# [Instructions to follow]
Lines to be reproduced exactly: the one that holds "RFID3 pin MOSI: GP18 -> GP21" and all those after it through the end of the data. Include no others.

[Version comparison data]
───
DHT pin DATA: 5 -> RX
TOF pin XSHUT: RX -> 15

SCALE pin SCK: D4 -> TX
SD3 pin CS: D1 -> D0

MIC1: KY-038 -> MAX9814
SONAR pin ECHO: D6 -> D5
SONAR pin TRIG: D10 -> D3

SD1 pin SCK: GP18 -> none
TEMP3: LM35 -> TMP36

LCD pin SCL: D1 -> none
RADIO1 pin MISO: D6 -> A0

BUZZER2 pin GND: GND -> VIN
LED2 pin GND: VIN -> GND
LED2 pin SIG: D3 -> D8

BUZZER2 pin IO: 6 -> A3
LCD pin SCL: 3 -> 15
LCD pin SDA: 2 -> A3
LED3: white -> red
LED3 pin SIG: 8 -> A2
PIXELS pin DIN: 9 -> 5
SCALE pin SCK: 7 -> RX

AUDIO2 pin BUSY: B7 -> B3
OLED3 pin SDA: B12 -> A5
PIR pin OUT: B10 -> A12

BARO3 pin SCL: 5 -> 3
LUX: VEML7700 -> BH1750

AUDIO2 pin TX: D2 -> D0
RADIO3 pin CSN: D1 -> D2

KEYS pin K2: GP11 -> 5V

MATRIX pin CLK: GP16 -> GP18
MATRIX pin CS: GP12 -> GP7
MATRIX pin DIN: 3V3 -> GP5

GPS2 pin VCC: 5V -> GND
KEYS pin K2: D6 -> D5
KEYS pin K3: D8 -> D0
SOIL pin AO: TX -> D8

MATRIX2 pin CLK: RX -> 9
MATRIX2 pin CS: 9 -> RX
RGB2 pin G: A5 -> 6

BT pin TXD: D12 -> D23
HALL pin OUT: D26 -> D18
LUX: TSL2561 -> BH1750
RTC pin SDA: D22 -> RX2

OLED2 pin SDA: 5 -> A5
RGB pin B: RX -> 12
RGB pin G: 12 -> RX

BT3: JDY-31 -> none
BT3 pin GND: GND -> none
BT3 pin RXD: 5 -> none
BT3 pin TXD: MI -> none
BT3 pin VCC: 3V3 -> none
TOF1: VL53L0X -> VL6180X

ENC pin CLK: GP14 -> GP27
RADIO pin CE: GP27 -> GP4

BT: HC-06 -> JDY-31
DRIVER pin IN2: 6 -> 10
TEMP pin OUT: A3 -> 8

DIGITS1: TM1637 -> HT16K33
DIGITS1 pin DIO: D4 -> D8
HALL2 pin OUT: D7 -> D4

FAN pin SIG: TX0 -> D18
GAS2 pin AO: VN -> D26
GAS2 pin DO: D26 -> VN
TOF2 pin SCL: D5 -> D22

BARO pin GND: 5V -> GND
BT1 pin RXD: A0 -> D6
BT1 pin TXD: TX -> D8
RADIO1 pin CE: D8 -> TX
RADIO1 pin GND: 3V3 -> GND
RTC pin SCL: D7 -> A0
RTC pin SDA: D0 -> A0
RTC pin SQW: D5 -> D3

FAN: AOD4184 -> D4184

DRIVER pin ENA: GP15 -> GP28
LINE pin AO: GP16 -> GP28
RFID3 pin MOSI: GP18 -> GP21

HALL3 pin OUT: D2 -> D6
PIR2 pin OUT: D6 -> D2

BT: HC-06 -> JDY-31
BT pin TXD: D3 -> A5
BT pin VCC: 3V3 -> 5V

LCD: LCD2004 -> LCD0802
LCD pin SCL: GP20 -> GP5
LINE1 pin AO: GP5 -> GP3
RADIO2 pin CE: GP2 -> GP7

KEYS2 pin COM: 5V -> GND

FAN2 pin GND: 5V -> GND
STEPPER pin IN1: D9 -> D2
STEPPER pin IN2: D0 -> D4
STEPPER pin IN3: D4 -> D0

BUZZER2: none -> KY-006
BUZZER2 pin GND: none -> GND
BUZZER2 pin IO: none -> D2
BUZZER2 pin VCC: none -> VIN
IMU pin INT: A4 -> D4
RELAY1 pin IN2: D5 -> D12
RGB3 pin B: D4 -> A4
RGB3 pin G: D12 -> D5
───
# [Worked solution]
RFID3 pin MOSI: GP18 -> GP21

HALL3 pin OUT: D2 -> D6
PIR2 pin OUT: D6 -> D2

BT: HC-06 -> JDY-31
BT pin TXD: D3 -> A5
BT pin VCC: 3V3 -> 5V

LCD: LCD2004 -> LCD0802
LCD pin SCL: GP20 -> GP5
LINE1 pin AO: GP5 -> GP3
RADIO2 pin CE: GP2 -> GP7

KEYS2 pin COM: 5V -> GND

FAN2 pin GND: 5V -> GND
STEPPER pin IN1: D9 -> D2
STEPPER pin IN2: D0 -> D4
STEPPER pin IN3: D4 -> D0

BUZZER2: none -> KY-006
BUZZER2 pin GND: none -> GND
BUZZER2 pin IO: none -> D2
BUZZER2 pin VCC: none -> VIN
IMU pin INT: A4 -> D4
RELAY1 pin IN2: D5 -> D12
RGB3 pin B: D4 -> A4
RGB3 pin G: D12 -> D5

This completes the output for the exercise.